• [PROBLEM TO WORK ON]
Please return every line from the entries that has the string "none" in it.

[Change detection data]

== Segment start ==

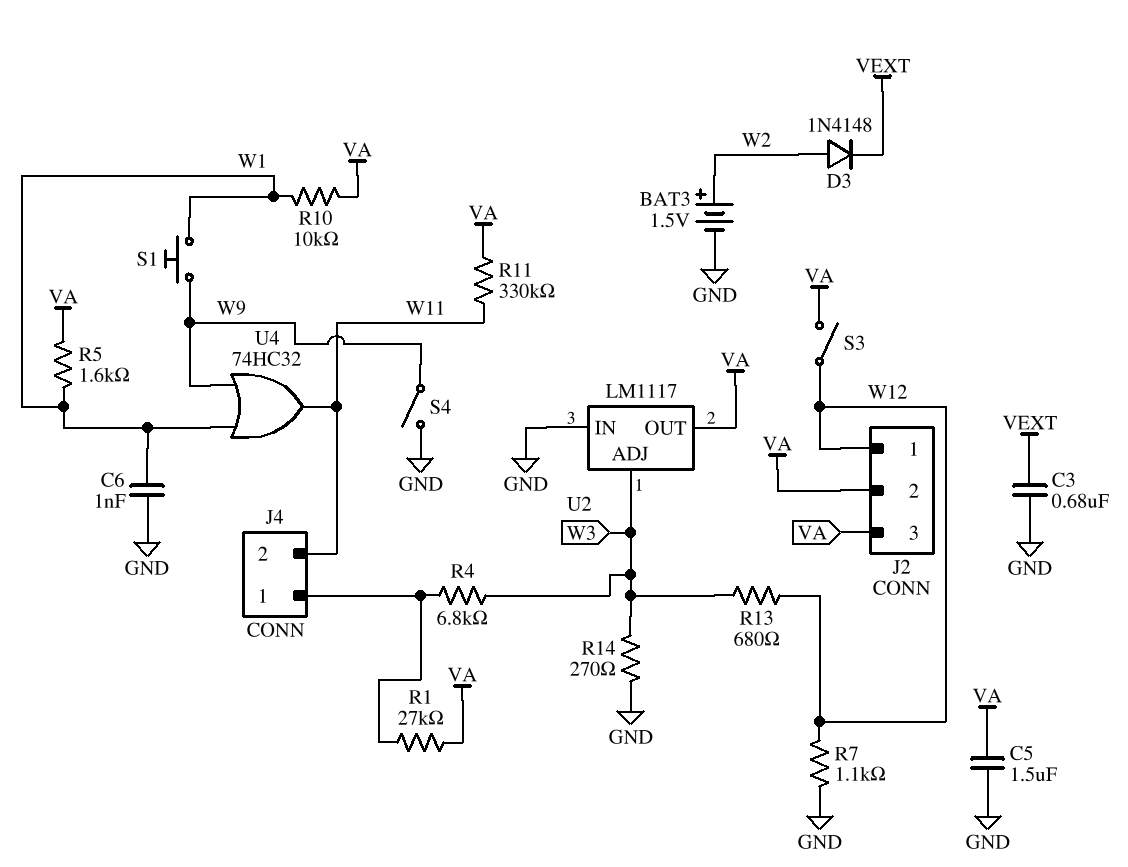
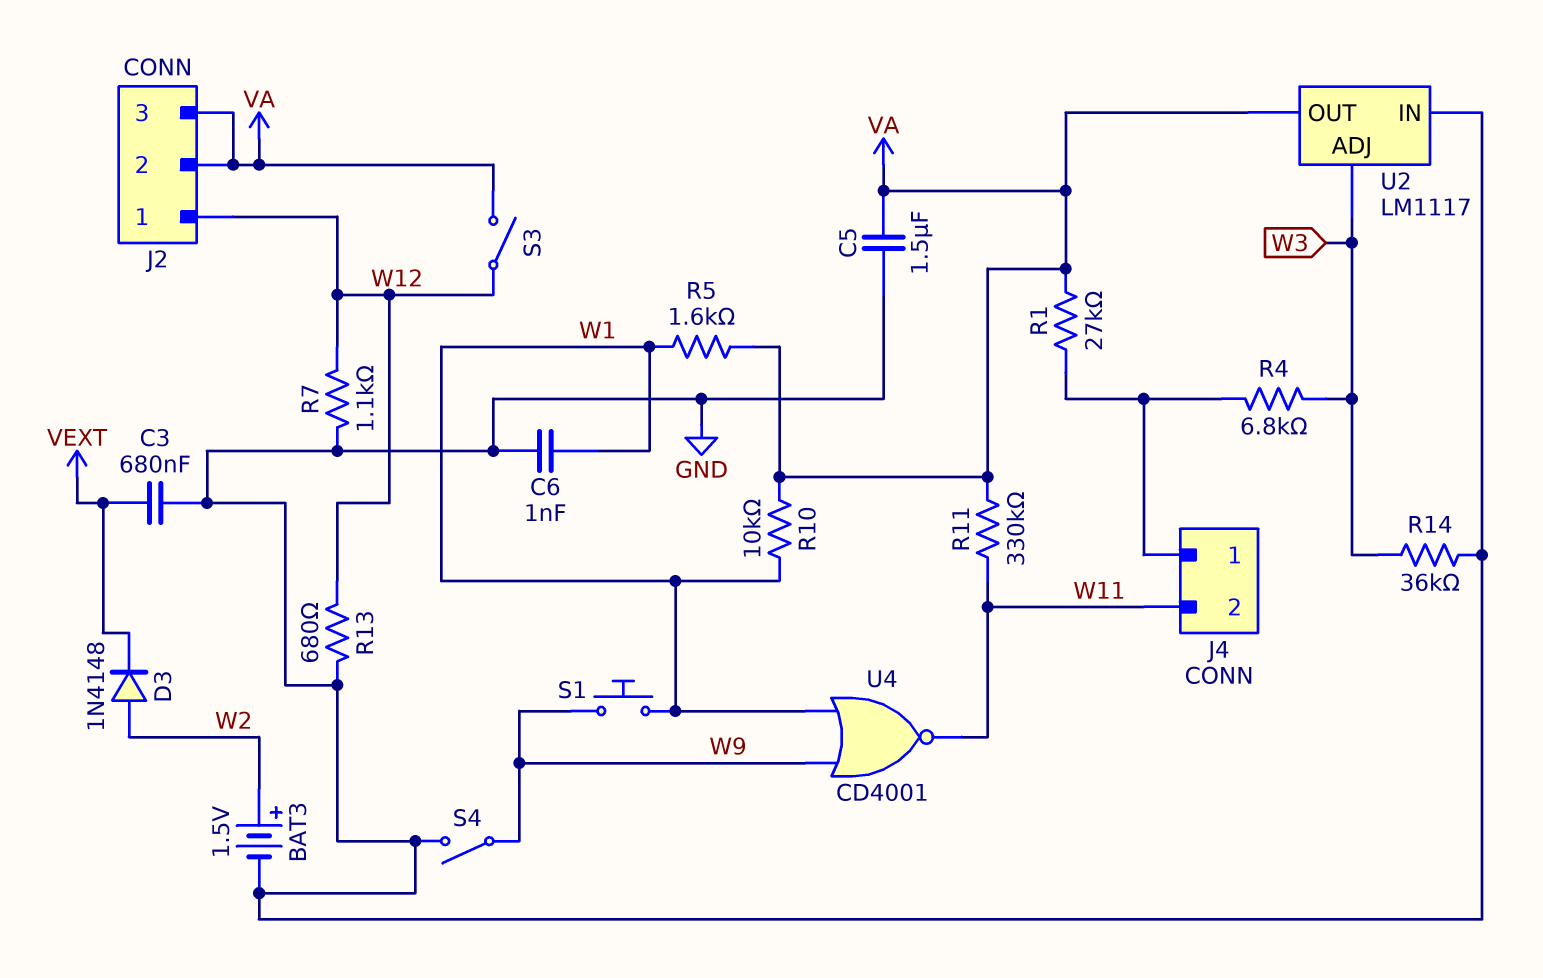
R13: 680 (W3, W12) -> 680 (GND, W12)
R14: 270 (GND, W3) -> 36k (GND, W3)
U4: OR 74HC32 (in W1, in W9, out W11) -> NOR CD4001 (in W1, in W9, out W11)

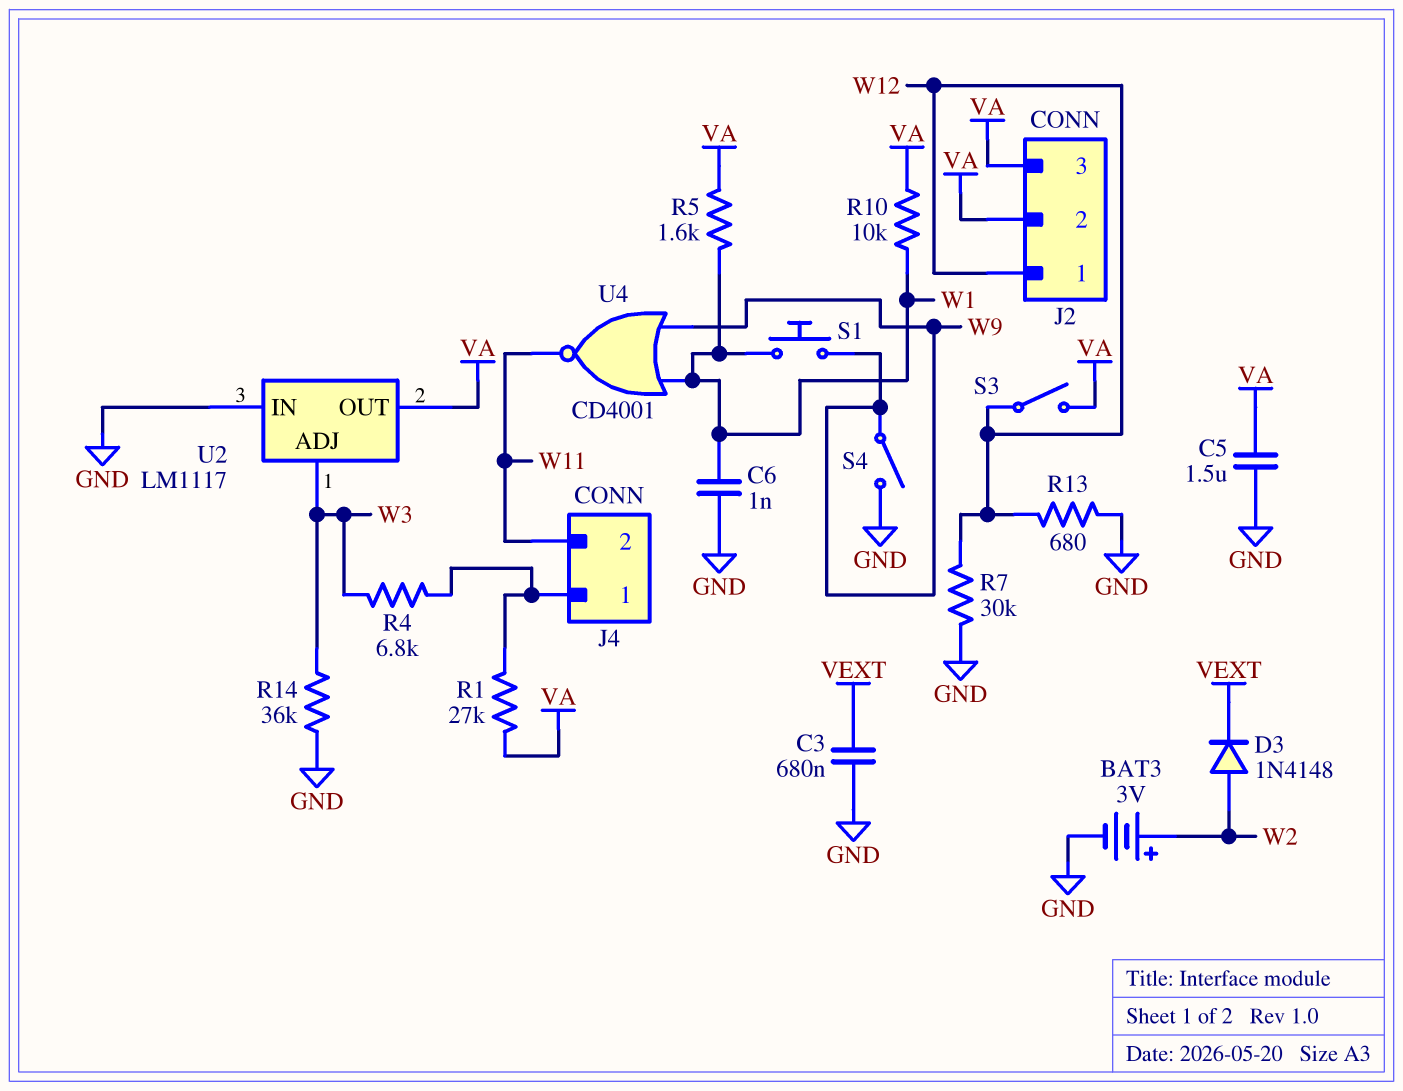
BAT3: 1.5V (plus W2, minus GND) -> 3V (plus W2, minus GND)
R7: 1.1k (GND, W12) -> 30k (GND, W12)
R11: 330k (VA, W11) -> none

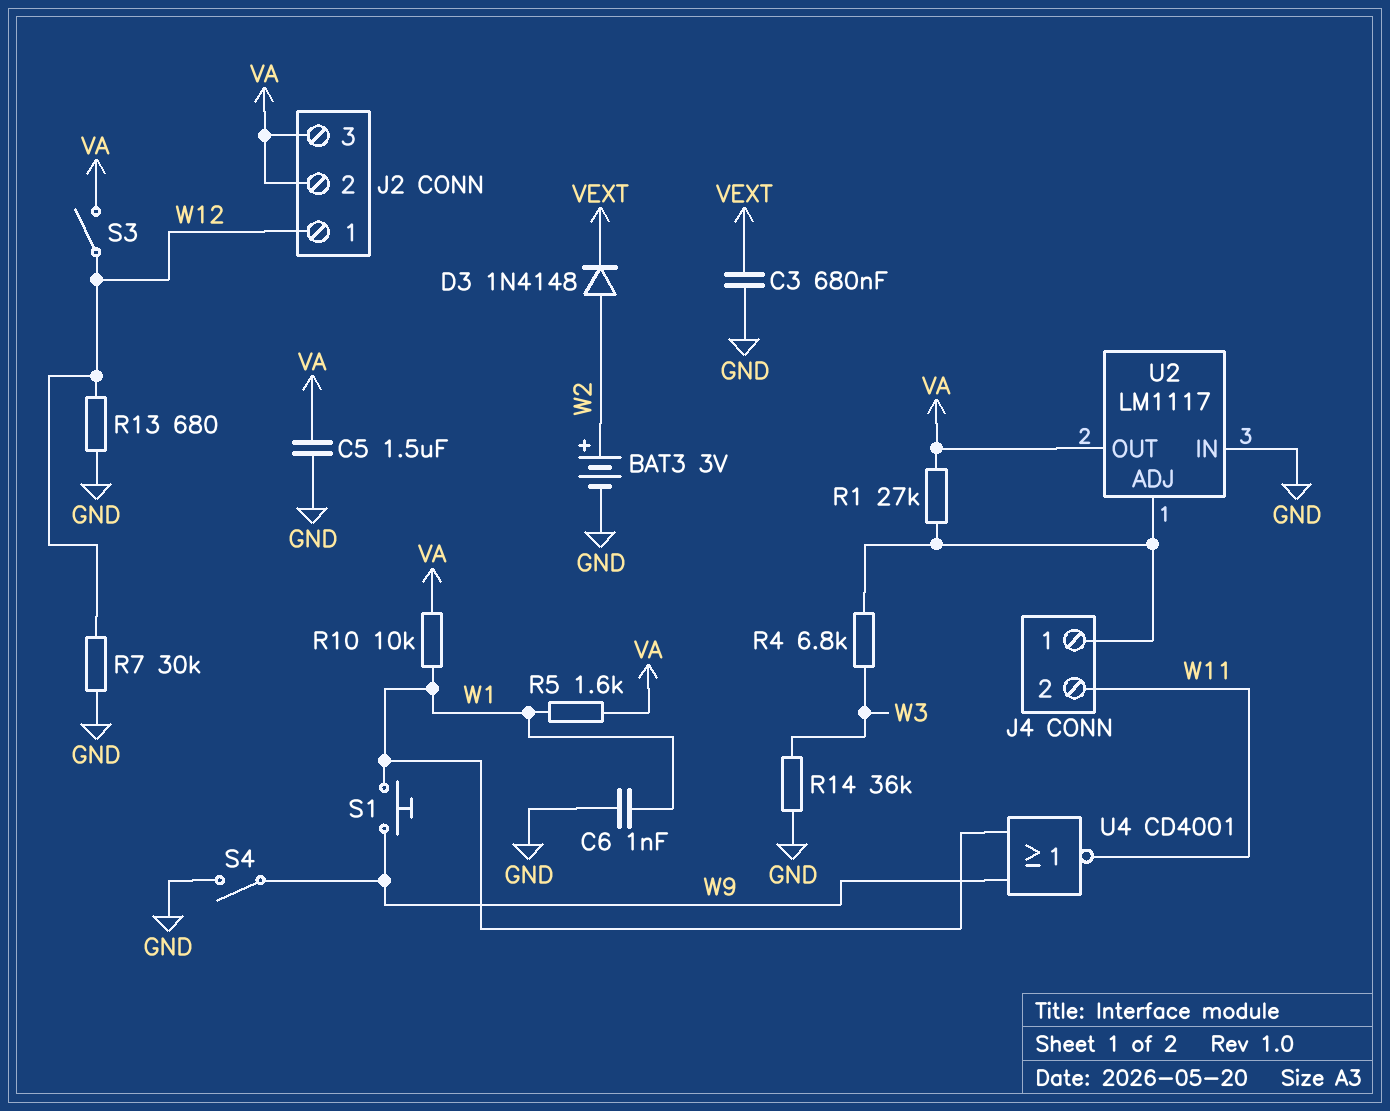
U2 pin ADJ: W3 -> J4/1

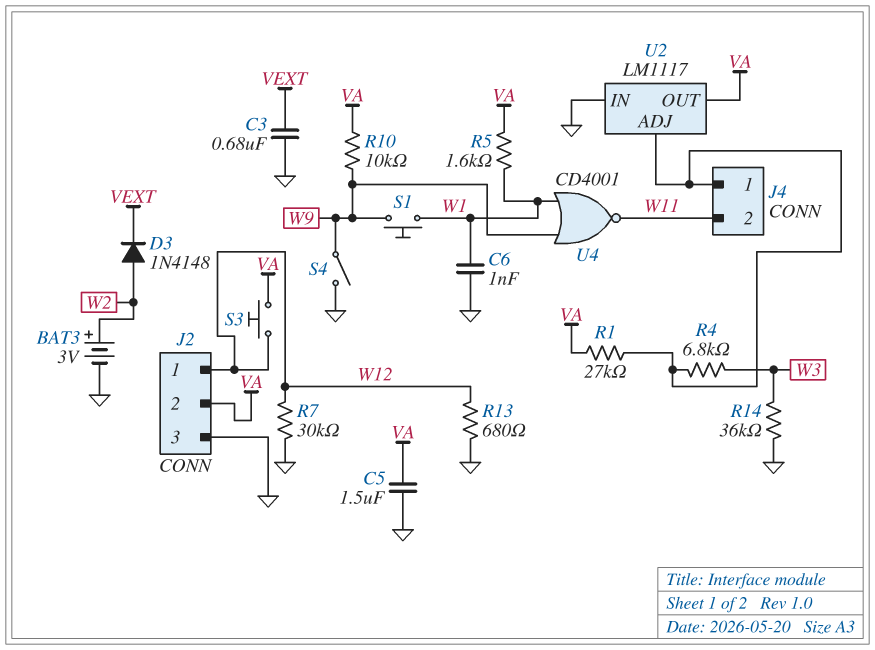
J2 pin 3: VA -> GND
R10: 10k (VA, W1) -> 10k (VA, W9)
S3: switch (VA, W12) -> button (VA, W12)

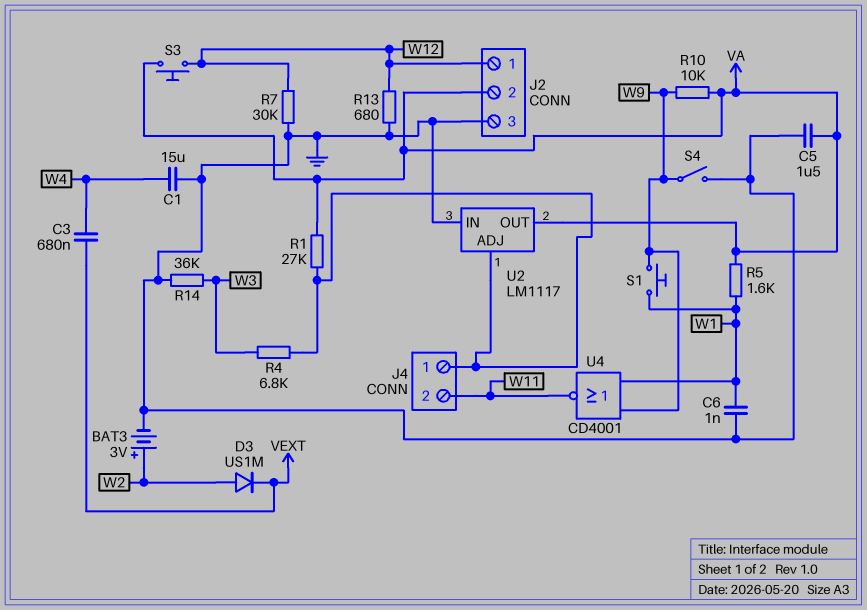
C1: none -> 15uF (GND, W4)
C3: 680nF (GND, VEXT) -> 680nF (VEXT, W4)
D3: diode 1N4148 (A W2, K VEXT) -> diode US1M (A W2, K VEXT)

== Segment end ==

• [ANSWER BOX]
R11: 330k (VA, W11) -> none
C1: none -> 15uF (GND, W4)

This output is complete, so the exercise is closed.